In this material, which lines include the string "cheese"? Show them.

### Material provided:
===

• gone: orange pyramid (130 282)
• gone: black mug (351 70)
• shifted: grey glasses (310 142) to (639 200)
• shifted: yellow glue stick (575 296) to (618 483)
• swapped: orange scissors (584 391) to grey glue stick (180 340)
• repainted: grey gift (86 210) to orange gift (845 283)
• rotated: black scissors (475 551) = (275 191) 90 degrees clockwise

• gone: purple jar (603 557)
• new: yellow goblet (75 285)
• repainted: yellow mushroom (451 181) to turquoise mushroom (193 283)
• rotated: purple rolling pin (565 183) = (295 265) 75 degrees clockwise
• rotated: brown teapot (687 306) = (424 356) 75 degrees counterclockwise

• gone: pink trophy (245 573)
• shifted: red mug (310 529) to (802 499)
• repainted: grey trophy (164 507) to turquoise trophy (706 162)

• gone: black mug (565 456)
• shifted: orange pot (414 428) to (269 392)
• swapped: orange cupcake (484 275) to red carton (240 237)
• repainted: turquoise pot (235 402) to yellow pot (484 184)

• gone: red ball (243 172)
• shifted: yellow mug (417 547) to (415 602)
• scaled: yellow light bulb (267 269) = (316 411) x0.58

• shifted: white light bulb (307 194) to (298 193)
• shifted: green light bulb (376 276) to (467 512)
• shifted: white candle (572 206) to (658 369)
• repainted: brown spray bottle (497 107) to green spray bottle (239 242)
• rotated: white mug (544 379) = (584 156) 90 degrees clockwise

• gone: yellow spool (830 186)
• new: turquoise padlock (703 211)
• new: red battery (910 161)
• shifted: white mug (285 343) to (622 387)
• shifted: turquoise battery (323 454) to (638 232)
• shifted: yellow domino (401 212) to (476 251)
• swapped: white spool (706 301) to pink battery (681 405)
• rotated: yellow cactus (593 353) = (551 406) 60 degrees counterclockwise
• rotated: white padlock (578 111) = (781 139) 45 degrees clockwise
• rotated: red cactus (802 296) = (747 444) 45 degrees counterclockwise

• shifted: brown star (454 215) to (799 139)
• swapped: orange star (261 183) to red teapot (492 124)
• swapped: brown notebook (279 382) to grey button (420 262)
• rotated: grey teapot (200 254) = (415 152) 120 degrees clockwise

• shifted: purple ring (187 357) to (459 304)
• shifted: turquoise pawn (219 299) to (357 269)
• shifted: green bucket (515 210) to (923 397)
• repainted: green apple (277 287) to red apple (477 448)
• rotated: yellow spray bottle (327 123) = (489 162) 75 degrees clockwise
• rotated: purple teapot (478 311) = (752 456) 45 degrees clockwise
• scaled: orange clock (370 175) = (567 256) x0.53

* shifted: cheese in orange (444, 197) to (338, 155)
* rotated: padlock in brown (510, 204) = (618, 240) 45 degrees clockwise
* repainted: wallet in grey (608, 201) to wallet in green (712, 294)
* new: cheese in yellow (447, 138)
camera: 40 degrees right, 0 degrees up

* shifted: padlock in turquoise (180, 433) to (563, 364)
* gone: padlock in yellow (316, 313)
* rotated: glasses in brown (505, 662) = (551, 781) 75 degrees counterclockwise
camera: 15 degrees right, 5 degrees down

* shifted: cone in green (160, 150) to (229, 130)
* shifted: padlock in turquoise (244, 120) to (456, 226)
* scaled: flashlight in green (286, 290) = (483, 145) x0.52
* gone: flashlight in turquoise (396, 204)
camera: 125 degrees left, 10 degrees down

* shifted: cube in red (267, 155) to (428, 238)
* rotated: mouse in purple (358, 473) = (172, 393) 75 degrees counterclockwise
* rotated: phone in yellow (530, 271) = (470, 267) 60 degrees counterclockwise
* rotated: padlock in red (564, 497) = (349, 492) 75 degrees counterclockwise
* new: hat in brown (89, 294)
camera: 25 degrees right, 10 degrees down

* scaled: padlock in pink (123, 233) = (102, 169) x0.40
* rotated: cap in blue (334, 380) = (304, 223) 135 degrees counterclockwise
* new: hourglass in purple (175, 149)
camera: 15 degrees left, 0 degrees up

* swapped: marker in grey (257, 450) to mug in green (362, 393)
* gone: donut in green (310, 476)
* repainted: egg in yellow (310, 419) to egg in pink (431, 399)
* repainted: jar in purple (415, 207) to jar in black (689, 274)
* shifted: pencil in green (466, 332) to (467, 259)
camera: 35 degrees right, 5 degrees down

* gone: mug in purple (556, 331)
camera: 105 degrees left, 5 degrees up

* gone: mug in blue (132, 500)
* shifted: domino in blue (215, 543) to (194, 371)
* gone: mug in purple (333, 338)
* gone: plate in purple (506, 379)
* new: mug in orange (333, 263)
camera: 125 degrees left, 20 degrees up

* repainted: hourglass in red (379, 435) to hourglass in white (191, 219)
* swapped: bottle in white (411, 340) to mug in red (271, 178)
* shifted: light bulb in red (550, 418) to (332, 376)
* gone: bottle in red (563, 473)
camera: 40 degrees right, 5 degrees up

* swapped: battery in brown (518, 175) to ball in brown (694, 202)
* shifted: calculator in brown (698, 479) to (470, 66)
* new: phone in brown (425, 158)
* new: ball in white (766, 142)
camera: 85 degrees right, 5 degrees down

===

### Task answer:
* shifted: cheese in orange (444, 197) to (338, 155)
* new: cheese in yellow (447, 138)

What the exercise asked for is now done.